═══ Provided records ═══

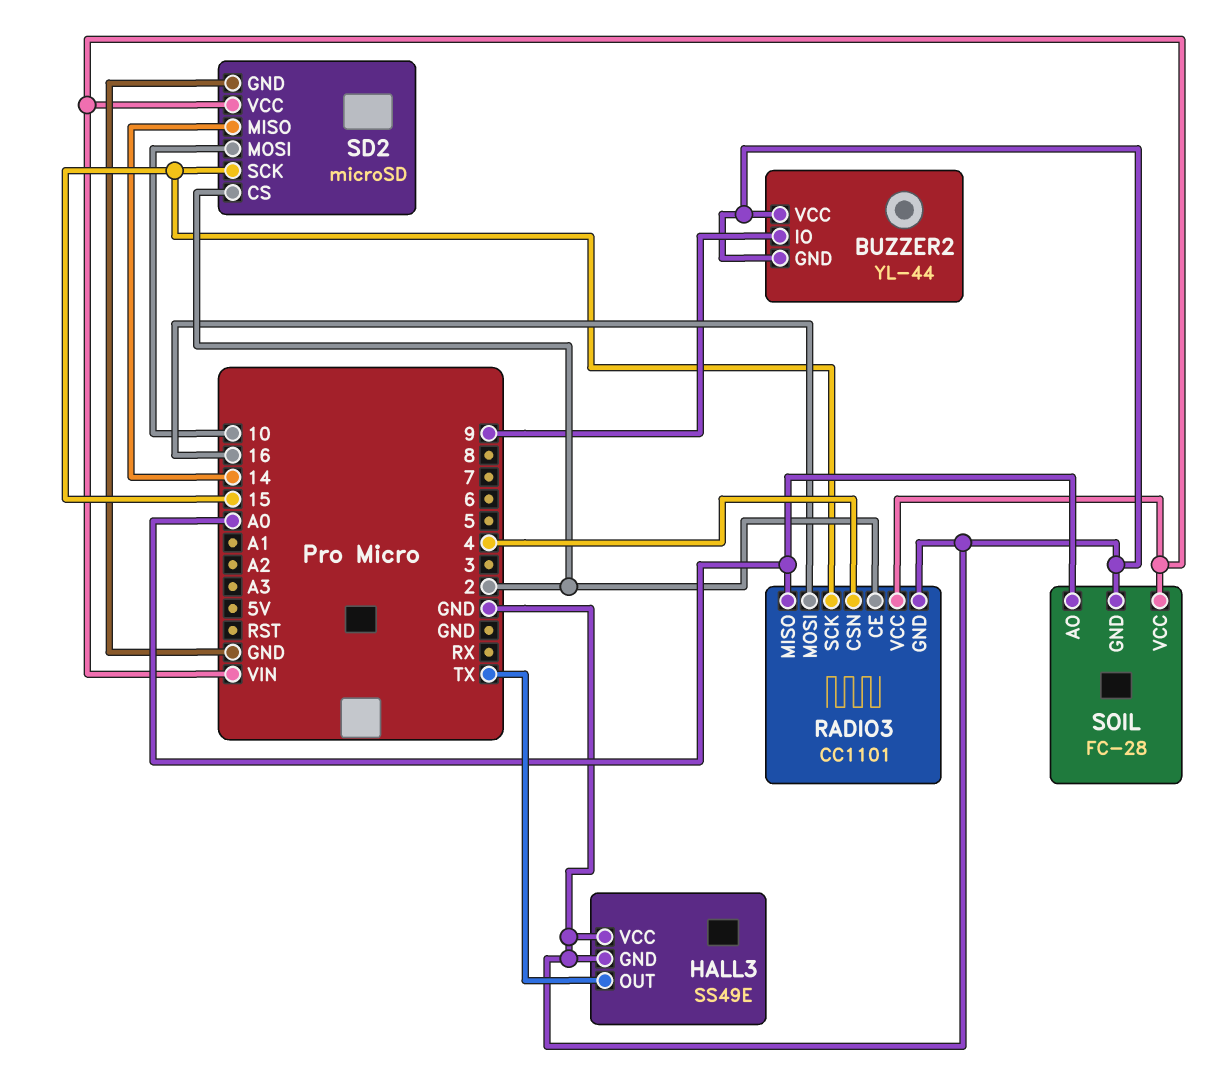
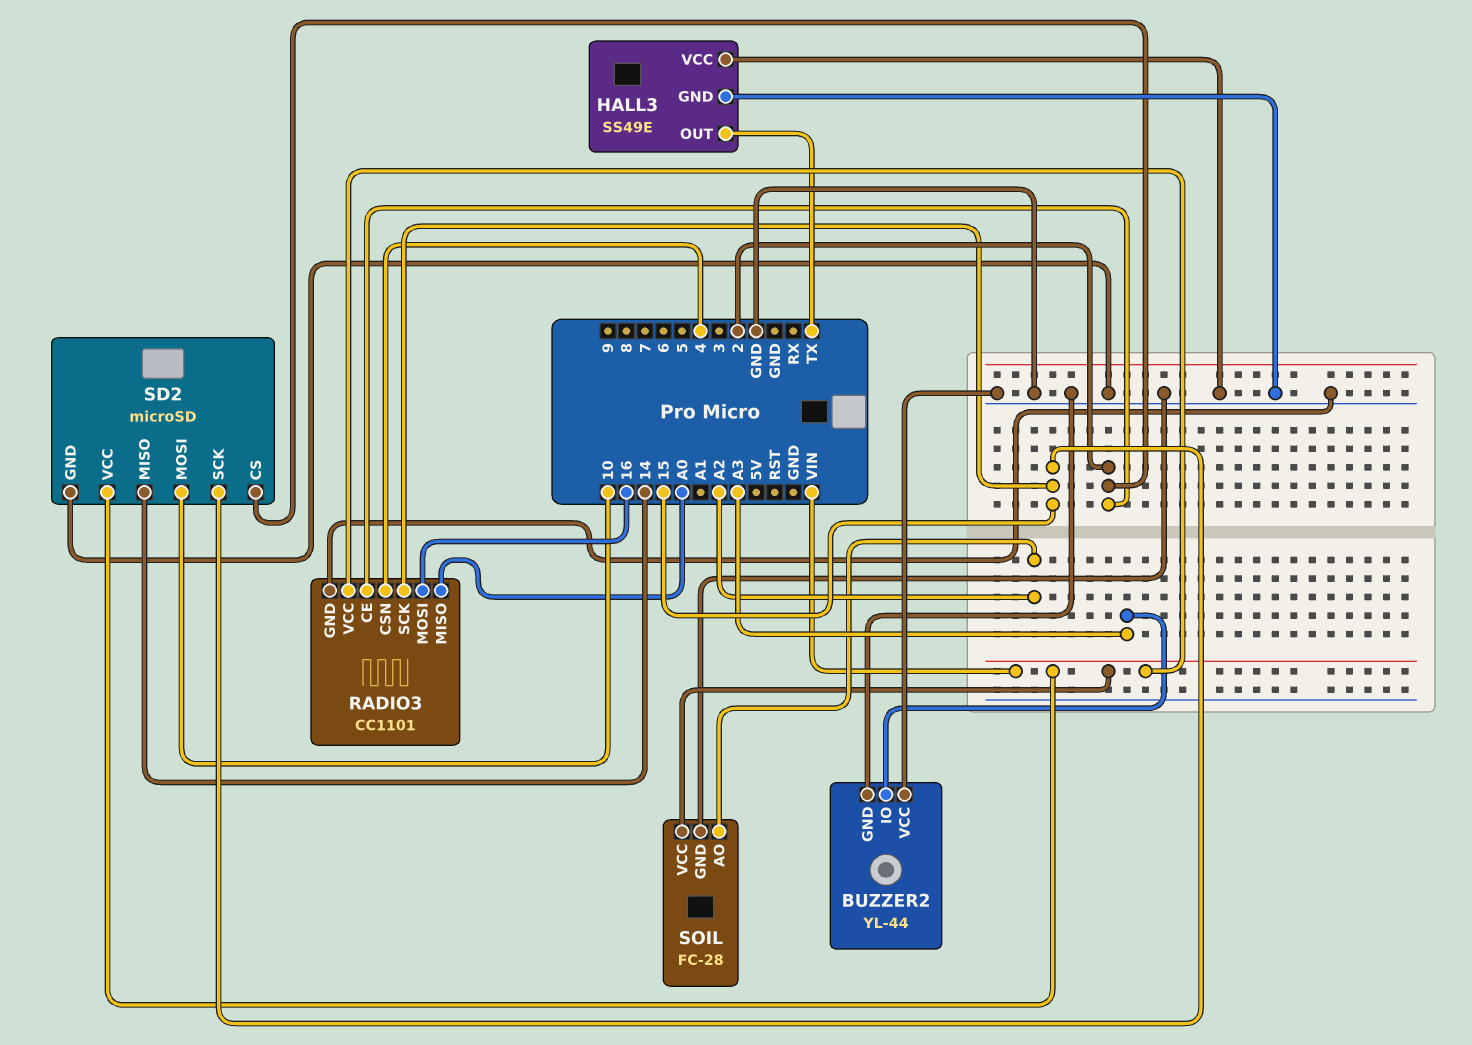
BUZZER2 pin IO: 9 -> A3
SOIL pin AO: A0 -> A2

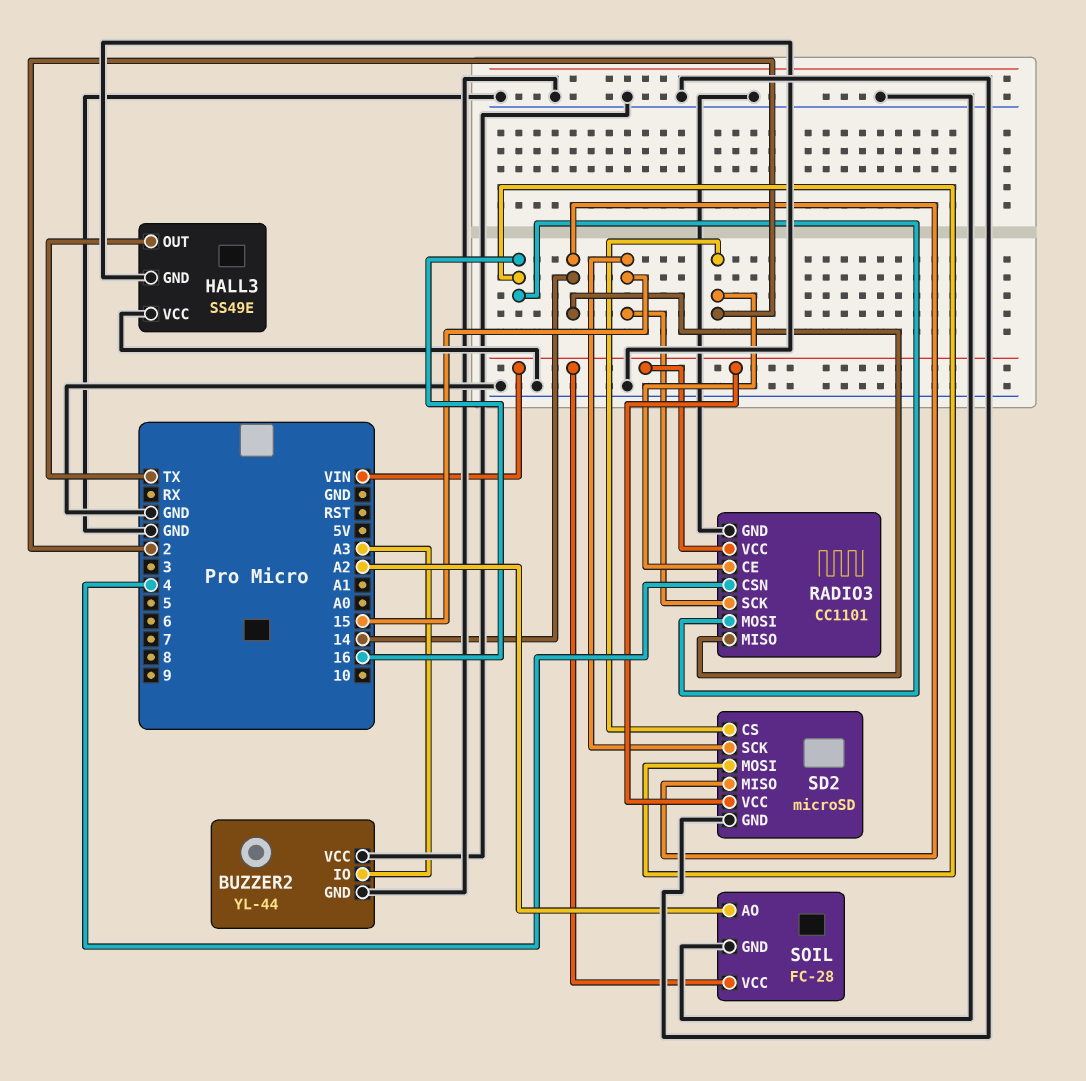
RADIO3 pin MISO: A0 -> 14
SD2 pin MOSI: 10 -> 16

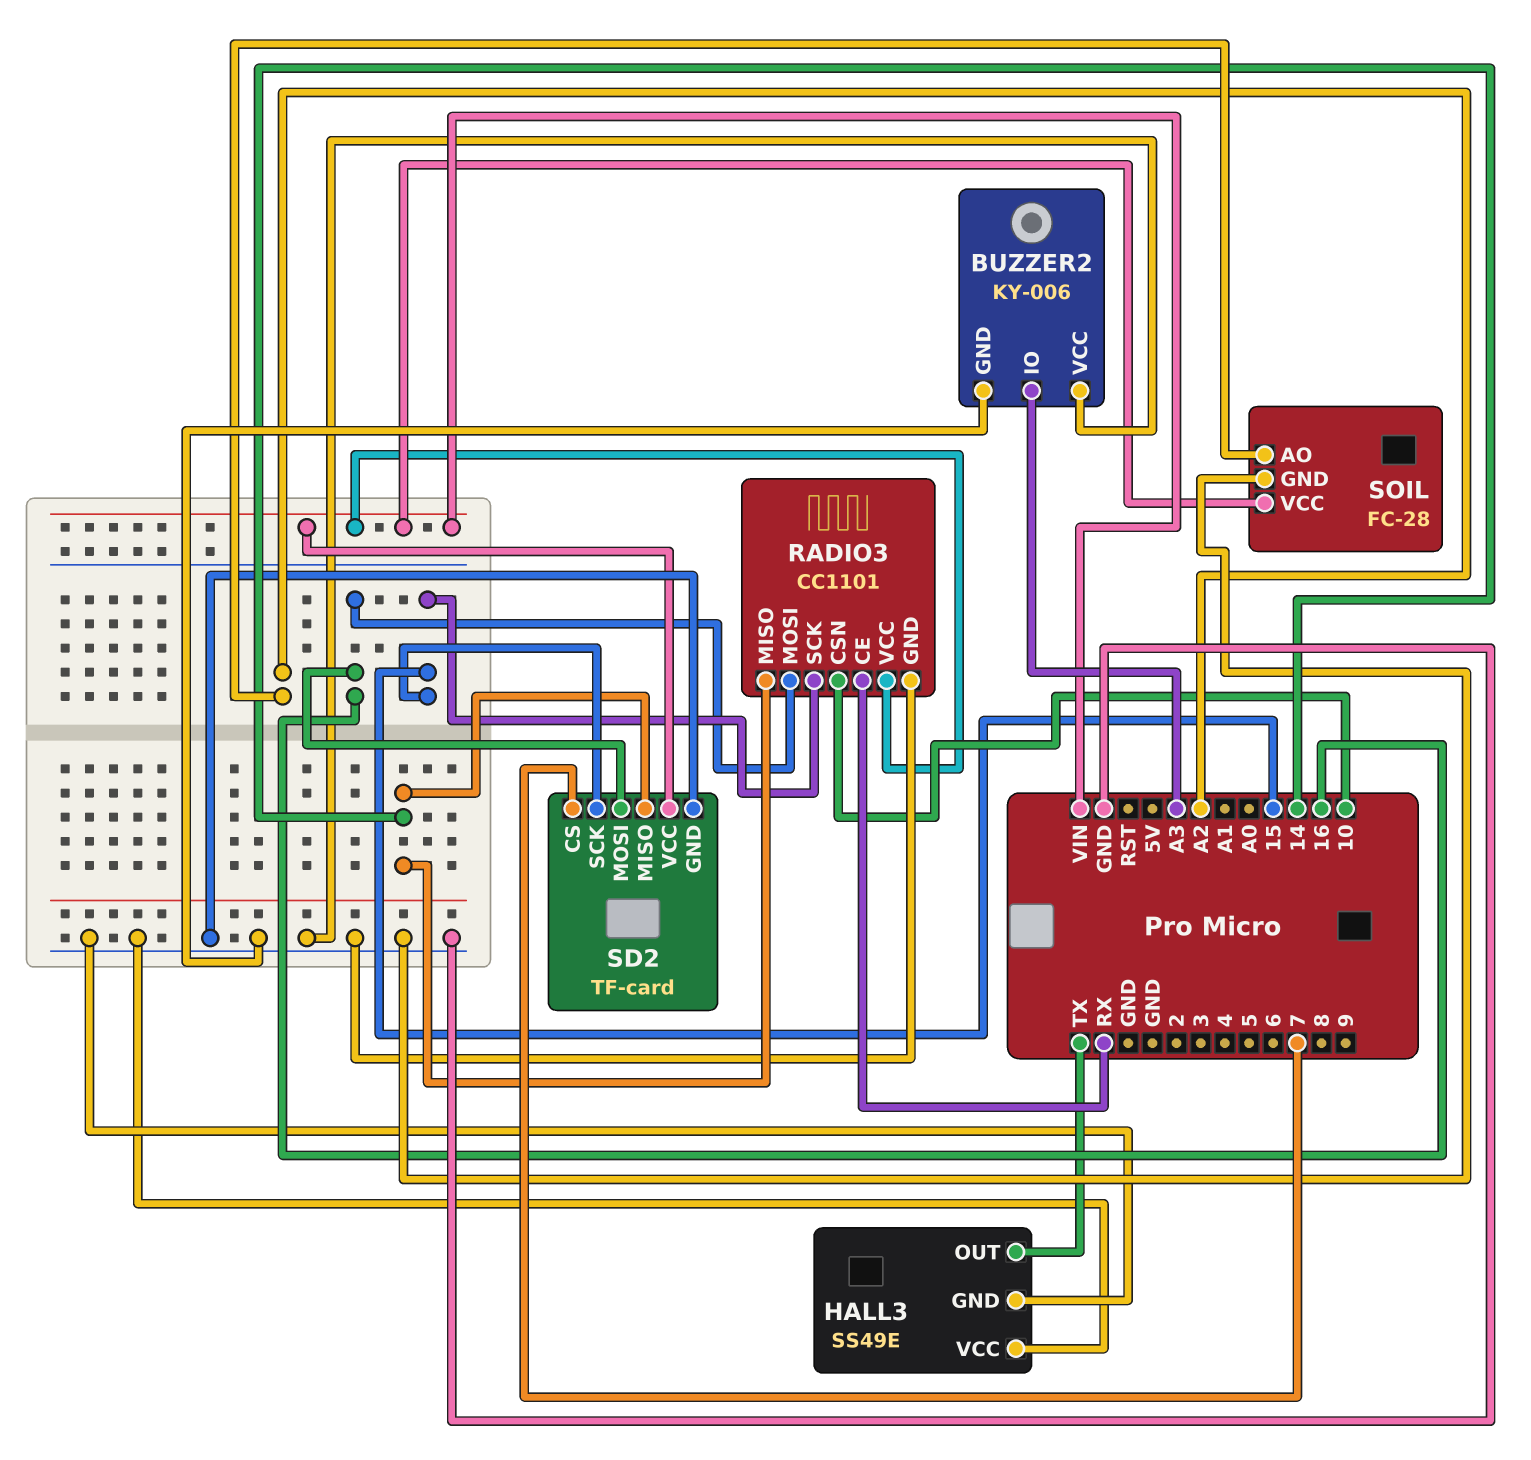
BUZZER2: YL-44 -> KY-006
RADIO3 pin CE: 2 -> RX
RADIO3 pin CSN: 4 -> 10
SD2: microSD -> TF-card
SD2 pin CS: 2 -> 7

═══

• Exercise description: From the line containing "RADIO3 pin CE: 2 -> RX" through the last line of the records, output each line exactly and nothing more.

• Task response:
RADIO3 pin CE: 2 -> RX
RADIO3 pin CSN: 4 -> 10
SD2: microSD -> TF-card
SD2 pin CS: 2 -> 7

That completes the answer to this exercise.